▶ _Exercise requirements_
A word-for-word copy of the following listing is needed. Leave out its images.

▶ _Given data_
===============

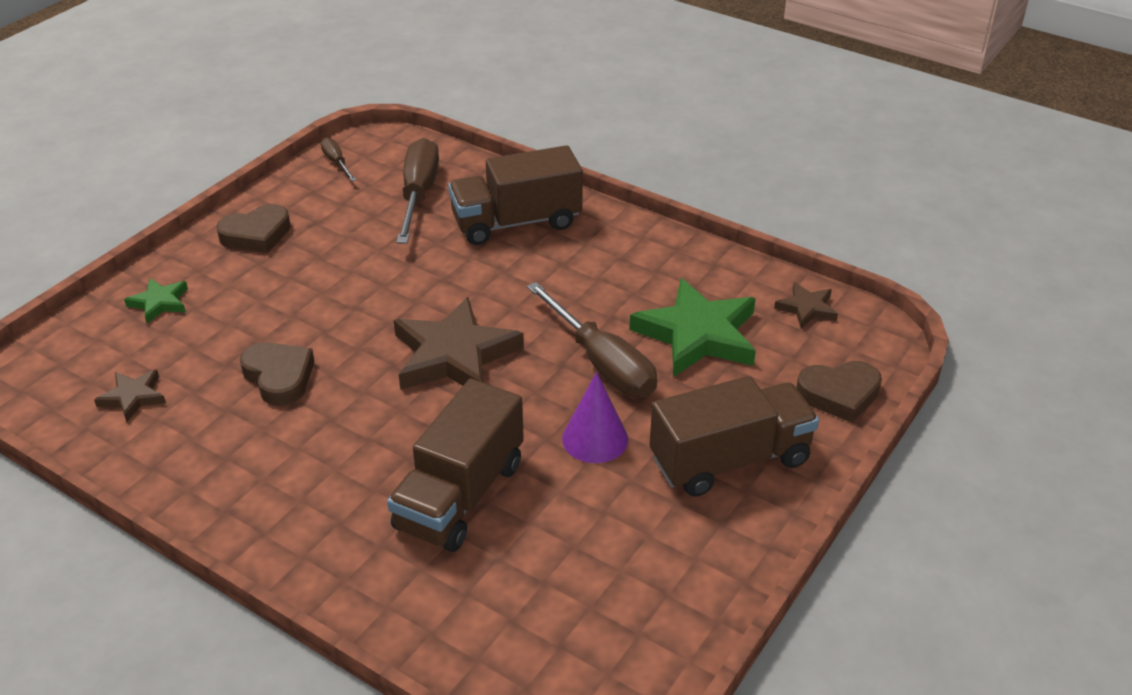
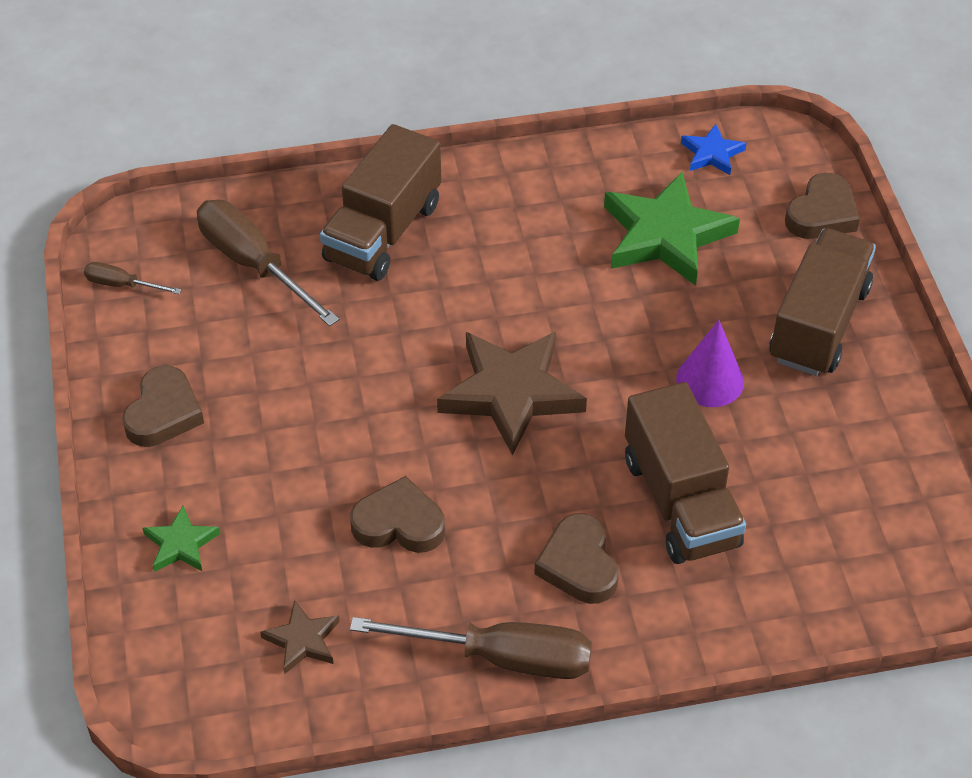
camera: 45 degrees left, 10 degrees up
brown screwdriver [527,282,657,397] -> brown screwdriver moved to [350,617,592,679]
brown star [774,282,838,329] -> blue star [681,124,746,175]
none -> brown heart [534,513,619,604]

===============

▶ _Answer space_
camera: 45 degrees left, 10 degrees up
brown screwdriver [527,282,657,397] -> brown screwdriver moved to [350,617,592,679]
brown star [774,282,838,329] -> blue star [681,124,746,175]
none -> brown heart [534,513,619,604]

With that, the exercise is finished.